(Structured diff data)
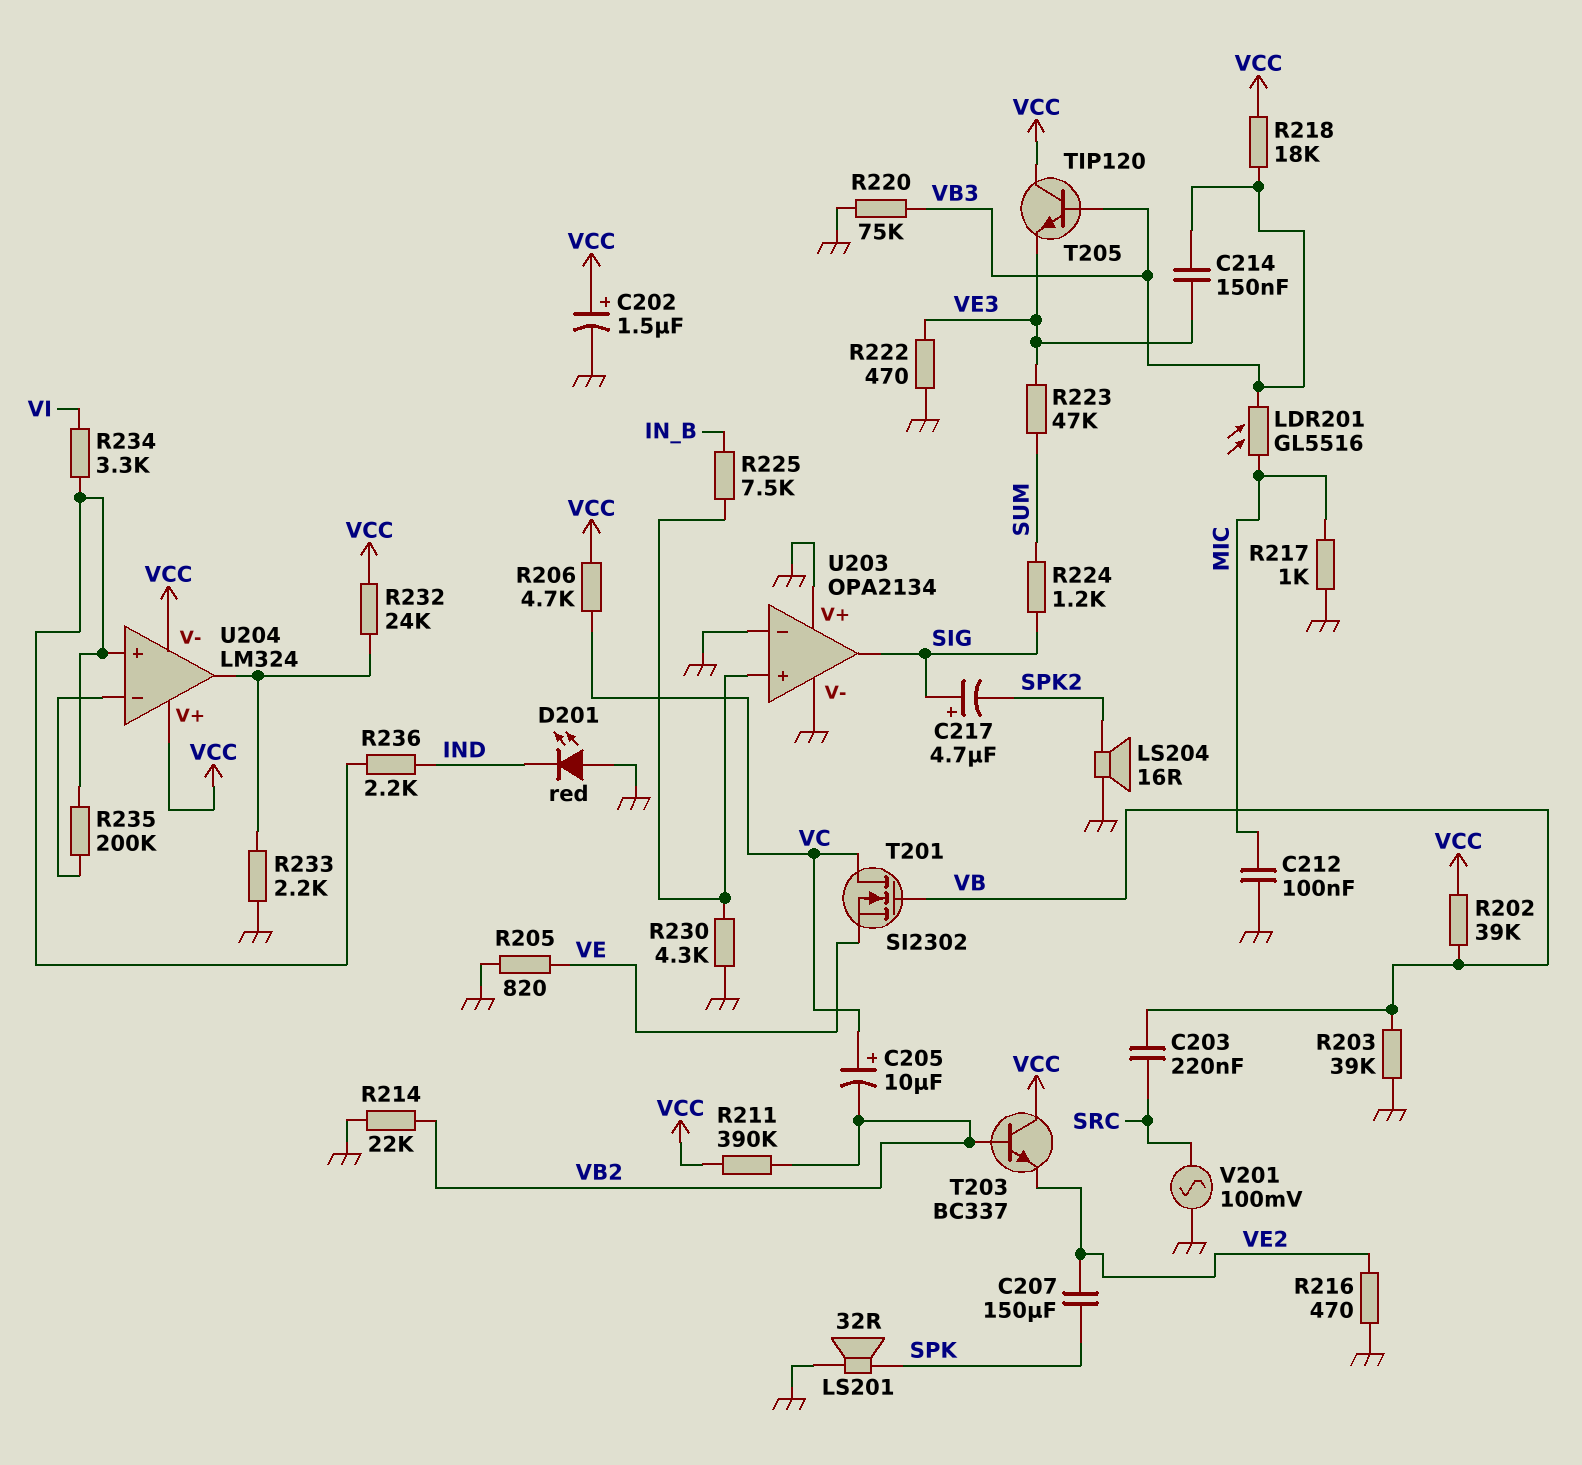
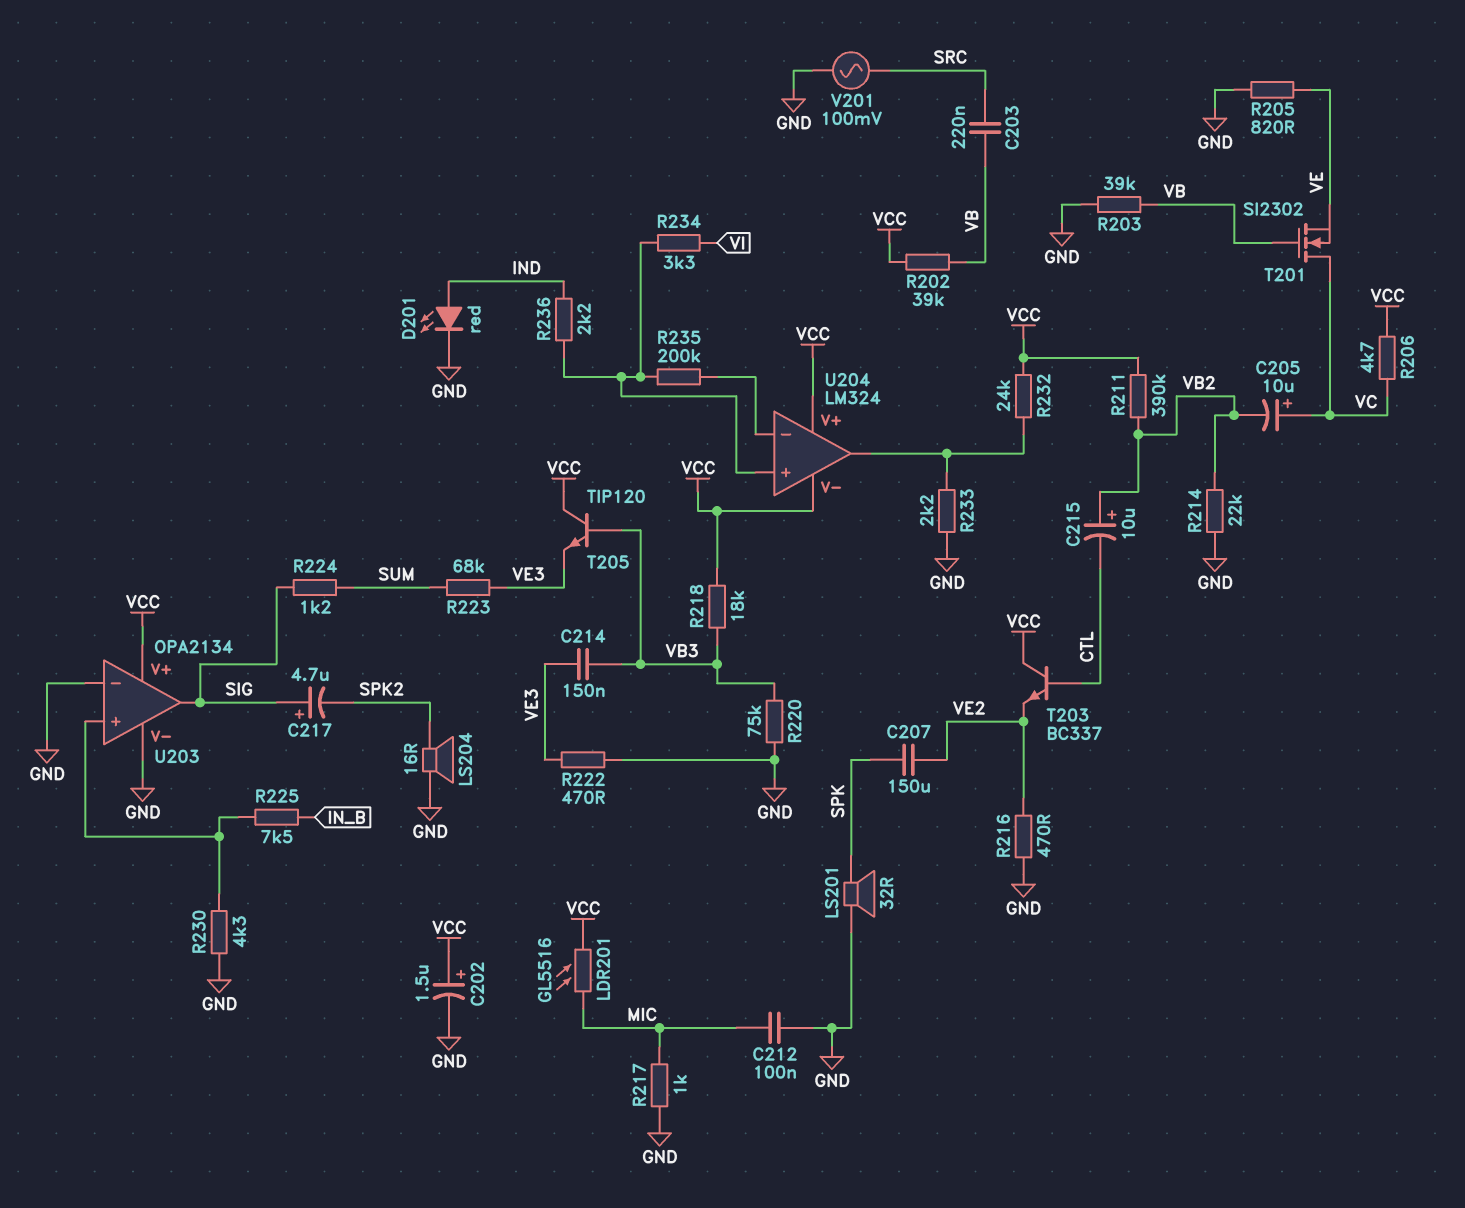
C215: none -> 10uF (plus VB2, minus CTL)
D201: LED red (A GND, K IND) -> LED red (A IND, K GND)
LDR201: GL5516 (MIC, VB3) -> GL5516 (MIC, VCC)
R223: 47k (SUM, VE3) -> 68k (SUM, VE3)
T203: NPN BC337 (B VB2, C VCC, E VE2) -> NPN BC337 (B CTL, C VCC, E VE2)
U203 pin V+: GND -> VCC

# Exercise prompt
Please print the records above once more, word for word, omitting all pictures.

# Answer section
C215: none -> 10uF (plus VB2, minus CTL)
D201: LED red (A GND, K IND) -> LED red (A IND, K GND)
LDR201: GL5516 (MIC, VB3) -> GL5516 (MIC, VCC)
R223: 47k (SUM, VE3) -> 68k (SUM, VE3)
T203: NPN BC337 (B VB2, C VCC, E VE2) -> NPN BC337 (B CTL, C VCC, E VE2)
U203 pin V+: GND -> VCC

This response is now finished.